» Exercise aim: An exact copy of every record below is needed, with all pictures removed.

» Data supplied:
··········

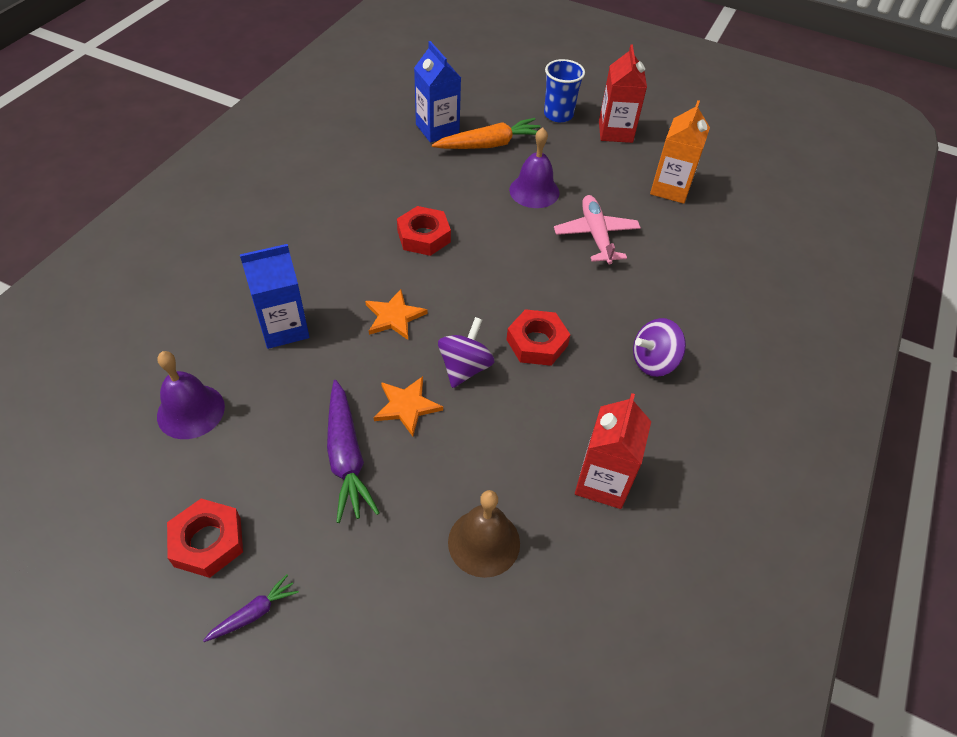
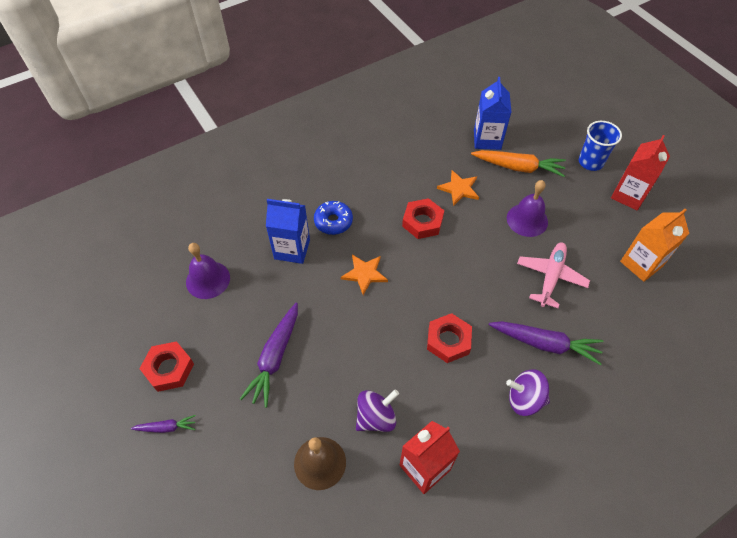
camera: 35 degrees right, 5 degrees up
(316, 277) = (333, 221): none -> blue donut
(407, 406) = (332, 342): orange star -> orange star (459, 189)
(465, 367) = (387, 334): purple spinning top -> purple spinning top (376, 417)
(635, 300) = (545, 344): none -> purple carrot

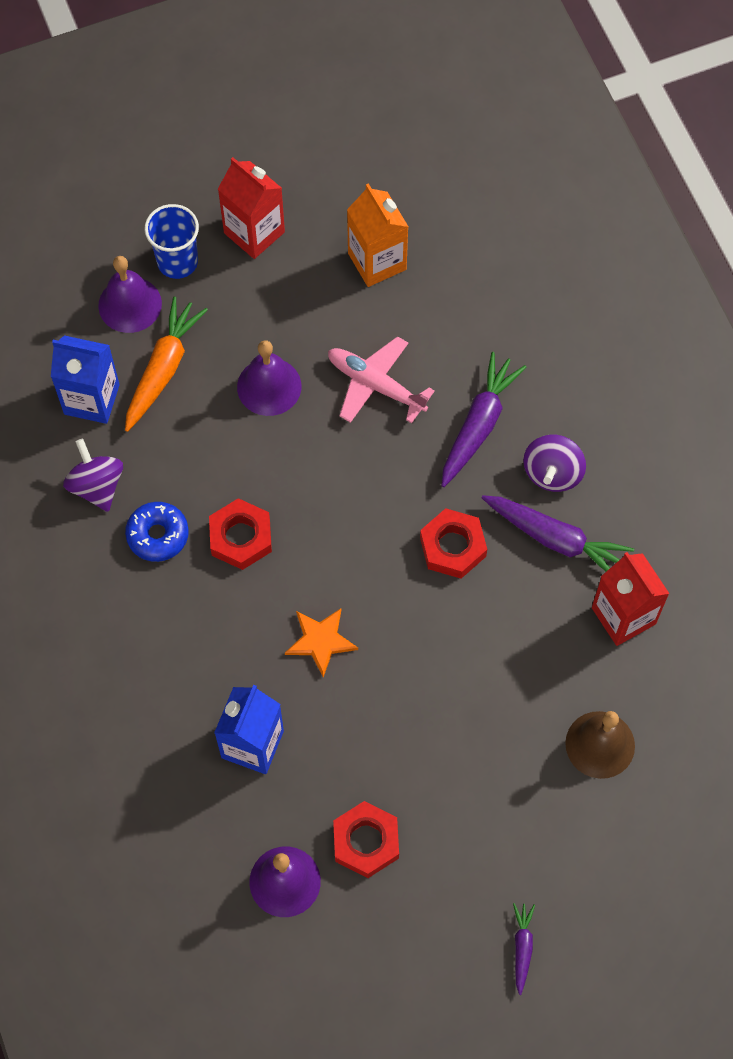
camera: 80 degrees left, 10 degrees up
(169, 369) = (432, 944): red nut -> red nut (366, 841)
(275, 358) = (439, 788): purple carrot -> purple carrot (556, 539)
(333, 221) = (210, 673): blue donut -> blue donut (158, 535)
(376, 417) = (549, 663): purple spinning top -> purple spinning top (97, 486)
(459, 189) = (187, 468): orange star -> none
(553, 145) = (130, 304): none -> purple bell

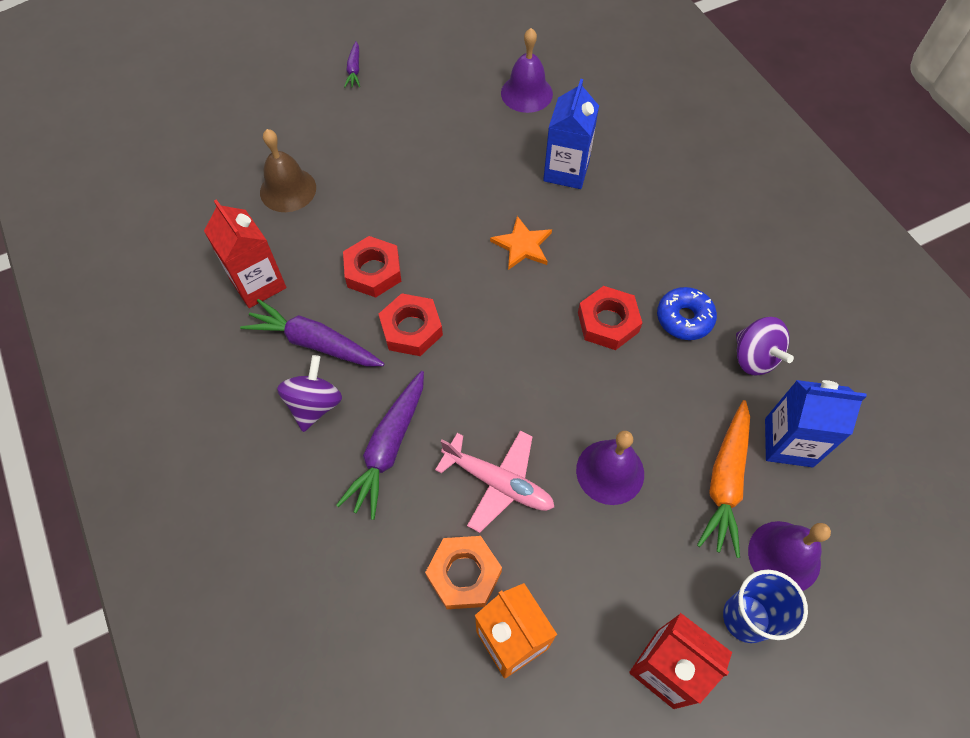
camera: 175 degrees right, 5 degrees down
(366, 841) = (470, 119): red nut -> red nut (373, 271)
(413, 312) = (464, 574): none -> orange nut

··········

» Solution to the exercise:
camera: 35 degrees right, 5 degrees up
(316, 277) = (333, 221): none -> blue donut
(407, 406) = (332, 342): orange star -> orange star (459, 189)
(465, 367) = (387, 334): purple spinning top -> purple spinning top (376, 417)
(635, 300) = (545, 344): none -> purple carrot

camera: 80 degrees left, 10 degrees up
(169, 369) = (432, 944): red nut -> red nut (366, 841)
(275, 358) = (439, 788): purple carrot -> purple carrot (556, 539)
(333, 221) = (210, 673): blue donut -> blue donut (158, 535)
(376, 417) = (549, 663): purple spinning top -> purple spinning top (97, 486)
(459, 189) = (187, 468): orange star -> none
(553, 145) = (130, 304): none -> purple bell

camera: 175 degrees right, 5 degrees down
(366, 841) = (470, 119): red nut -> red nut (373, 271)
(413, 312) = (464, 574): none -> orange nut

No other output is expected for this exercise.